DATA SHOWN: Begin

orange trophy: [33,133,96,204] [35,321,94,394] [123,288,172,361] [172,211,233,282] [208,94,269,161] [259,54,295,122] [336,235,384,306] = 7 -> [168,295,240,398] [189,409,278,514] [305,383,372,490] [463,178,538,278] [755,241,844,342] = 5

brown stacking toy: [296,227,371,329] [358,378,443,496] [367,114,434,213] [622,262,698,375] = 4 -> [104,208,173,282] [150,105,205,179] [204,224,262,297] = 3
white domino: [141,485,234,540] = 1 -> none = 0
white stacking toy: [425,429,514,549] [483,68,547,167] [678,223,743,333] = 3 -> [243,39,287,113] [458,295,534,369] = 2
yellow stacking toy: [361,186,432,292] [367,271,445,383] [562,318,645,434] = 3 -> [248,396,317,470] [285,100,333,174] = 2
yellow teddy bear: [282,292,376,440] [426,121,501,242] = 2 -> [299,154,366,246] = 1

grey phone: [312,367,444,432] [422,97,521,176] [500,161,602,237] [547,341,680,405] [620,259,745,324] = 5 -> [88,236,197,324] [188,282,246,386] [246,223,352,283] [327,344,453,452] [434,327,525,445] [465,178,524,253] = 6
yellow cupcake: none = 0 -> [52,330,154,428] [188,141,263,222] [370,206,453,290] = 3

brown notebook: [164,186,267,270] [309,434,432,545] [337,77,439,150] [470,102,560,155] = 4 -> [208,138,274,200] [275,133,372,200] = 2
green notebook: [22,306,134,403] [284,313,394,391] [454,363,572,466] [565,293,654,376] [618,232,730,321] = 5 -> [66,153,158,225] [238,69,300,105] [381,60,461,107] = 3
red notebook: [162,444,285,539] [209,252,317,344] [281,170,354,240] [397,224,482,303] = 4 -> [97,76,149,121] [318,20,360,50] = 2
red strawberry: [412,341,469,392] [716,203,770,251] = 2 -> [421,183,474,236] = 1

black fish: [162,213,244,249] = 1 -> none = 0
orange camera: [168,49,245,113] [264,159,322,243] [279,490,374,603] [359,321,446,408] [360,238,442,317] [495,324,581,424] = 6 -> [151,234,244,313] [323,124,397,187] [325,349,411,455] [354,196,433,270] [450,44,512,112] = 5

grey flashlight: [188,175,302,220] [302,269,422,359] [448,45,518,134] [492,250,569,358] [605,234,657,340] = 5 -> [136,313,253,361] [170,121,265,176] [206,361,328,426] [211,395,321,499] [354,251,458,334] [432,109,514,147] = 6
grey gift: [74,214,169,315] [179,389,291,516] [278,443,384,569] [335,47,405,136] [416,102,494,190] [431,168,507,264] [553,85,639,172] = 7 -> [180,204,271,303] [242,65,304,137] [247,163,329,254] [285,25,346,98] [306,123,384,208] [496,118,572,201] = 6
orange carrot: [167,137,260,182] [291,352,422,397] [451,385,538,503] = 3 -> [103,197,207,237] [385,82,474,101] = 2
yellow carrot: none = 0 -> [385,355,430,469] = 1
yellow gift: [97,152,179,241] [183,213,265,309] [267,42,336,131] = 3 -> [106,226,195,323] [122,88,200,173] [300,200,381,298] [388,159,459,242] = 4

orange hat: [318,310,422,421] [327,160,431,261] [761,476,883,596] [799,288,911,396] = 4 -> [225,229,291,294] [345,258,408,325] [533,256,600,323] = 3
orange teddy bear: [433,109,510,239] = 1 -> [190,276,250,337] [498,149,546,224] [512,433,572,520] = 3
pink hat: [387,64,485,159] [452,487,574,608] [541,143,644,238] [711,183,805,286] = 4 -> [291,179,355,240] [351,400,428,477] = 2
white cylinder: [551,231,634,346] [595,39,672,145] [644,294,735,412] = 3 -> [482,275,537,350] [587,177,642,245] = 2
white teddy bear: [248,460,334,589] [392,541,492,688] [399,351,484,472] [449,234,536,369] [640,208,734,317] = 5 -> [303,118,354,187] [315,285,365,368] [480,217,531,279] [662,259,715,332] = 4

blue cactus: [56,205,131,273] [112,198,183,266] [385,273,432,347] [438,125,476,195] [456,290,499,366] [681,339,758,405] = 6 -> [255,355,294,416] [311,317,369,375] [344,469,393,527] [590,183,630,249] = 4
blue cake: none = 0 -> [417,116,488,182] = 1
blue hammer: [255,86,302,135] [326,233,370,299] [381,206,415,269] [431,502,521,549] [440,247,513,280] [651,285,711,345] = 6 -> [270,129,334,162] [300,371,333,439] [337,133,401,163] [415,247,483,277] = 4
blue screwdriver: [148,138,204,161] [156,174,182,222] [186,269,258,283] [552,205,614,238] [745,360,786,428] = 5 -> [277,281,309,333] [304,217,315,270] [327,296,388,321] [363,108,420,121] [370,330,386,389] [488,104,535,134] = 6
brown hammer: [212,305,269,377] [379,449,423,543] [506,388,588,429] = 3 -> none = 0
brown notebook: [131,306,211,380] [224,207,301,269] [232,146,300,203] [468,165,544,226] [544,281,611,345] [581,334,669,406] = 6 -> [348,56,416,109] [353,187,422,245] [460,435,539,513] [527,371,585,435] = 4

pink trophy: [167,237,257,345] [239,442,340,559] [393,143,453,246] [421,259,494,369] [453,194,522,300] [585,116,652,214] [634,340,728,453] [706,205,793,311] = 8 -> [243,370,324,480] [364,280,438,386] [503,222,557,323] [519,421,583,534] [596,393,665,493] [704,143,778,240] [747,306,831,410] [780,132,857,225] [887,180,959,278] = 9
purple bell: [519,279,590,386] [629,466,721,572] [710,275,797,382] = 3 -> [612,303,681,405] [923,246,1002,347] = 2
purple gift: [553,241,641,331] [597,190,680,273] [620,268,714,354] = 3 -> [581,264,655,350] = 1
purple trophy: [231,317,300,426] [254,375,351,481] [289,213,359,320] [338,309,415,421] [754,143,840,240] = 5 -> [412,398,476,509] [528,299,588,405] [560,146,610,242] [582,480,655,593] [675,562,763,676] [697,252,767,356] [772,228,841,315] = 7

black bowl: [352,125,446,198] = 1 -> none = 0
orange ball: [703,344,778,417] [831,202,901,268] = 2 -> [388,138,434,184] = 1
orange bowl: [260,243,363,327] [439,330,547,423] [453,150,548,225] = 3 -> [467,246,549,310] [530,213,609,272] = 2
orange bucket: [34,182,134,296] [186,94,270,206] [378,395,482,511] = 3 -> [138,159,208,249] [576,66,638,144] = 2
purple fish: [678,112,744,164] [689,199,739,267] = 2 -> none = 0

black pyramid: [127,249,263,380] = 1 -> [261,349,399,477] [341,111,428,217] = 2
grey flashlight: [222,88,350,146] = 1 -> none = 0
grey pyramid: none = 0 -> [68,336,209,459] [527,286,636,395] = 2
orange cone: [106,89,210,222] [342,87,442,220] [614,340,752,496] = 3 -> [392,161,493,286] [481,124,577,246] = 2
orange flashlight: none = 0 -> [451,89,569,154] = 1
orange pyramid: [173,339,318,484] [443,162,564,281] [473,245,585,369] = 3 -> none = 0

DATA SHOWN: End

§ TASK OBJECTIVE
What you retype should run from the first line of the entries above through the line containing "yellow stacking toy: [361,186,432,292]", exactly and in full.

§ REPLY TO THE TASK
orange trophy: [33,133,96,204] [35,321,94,394] [123,288,172,361] [172,211,233,282] [208,94,269,161] [259,54,295,122] [336,235,384,306] = 7 -> [168,295,240,398] [189,409,278,514] [305,383,372,490] [463,178,538,278] [755,241,844,342] = 5

brown stacking toy: [296,227,371,329] [358,378,443,496] [367,114,434,213] [622,262,698,375] = 4 -> [104,208,173,282] [150,105,205,179] [204,224,262,297] = 3
white domino: [141,485,234,540] = 1 -> none = 0
white stacking toy: [425,429,514,549] [483,68,547,167] [678,223,743,333] = 3 -> [243,39,287,113] [458,295,534,369] = 2
yellow stacking toy: [361,186,432,292] [367,271,445,383] [562,318,645,434] = 3 -> [248,396,317,470] [285,100,333,174] = 2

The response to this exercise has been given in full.